## Requirement
What is needed is the whole of the data, set down exactly.

## The data
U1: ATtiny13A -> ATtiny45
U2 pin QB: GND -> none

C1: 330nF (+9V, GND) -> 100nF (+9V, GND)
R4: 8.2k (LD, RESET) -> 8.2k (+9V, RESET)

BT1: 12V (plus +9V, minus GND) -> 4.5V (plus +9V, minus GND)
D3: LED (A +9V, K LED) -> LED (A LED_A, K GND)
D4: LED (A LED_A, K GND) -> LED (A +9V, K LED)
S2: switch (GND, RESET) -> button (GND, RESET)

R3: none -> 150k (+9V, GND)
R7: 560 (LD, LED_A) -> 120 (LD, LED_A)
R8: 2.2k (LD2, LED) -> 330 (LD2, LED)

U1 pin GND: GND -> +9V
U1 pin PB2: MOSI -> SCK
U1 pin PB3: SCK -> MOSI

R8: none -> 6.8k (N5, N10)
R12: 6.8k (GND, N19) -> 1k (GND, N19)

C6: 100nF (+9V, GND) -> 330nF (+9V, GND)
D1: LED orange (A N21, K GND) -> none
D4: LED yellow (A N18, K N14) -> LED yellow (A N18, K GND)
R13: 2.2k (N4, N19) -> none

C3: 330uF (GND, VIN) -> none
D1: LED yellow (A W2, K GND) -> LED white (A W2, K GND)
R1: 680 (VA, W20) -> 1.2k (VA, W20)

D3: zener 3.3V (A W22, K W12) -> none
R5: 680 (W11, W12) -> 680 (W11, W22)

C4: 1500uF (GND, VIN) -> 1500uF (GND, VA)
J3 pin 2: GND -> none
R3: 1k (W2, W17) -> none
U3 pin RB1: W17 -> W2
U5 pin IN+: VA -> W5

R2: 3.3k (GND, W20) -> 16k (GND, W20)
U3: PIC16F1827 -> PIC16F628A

## Written answer
U1: ATtiny13A -> ATtiny45
U2 pin QB: GND -> none

C1: 330nF (+9V, GND) -> 100nF (+9V, GND)
R4: 8.2k (LD, RESET) -> 8.2k (+9V, RESET)

BT1: 12V (plus +9V, minus GND) -> 4.5V (plus +9V, minus GND)
D3: LED (A +9V, K LED) -> LED (A LED_A, K GND)
D4: LED (A LED_A, K GND) -> LED (A +9V, K LED)
S2: switch (GND, RESET) -> button (GND, RESET)

R3: none -> 150k (+9V, GND)
R7: 560 (LD, LED_A) -> 120 (LD, LED_A)
R8: 2.2k (LD2, LED) -> 330 (LD2, LED)

U1 pin GND: GND -> +9V
U1 pin PB2: MOSI -> SCK
U1 pin PB3: SCK -> MOSI

R8: none -> 6.8k (N5, N10)
R12: 6.8k (GND, N19) -> 1k (GND, N19)

C6: 100nF (+9V, GND) -> 330nF (+9V, GND)
D1: LED orange (A N21, K GND) -> none
D4: LED yellow (A N18, K N14) -> LED yellow (A N18, K GND)
R13: 2.2k (N4, N19) -> none

C3: 330uF (GND, VIN) -> none
D1: LED yellow (A W2, K GND) -> LED white (A W2, K GND)
R1: 680 (VA, W20) -> 1.2k (VA, W20)

D3: zener 3.3V (A W22, K W12) -> none
R5: 680 (W11, W12) -> 680 (W11, W22)

C4: 1500uF (GND, VIN) -> 1500uF (GND, VA)
J3 pin 2: GND -> none
R3: 1k (W2, W17) -> none
U3 pin RB1: W17 -> W2
U5 pin IN+: VA -> W5

R2: 3.3k (GND, W20) -> 16k (GND, W20)
U3: PIC16F1827 -> PIC16F628A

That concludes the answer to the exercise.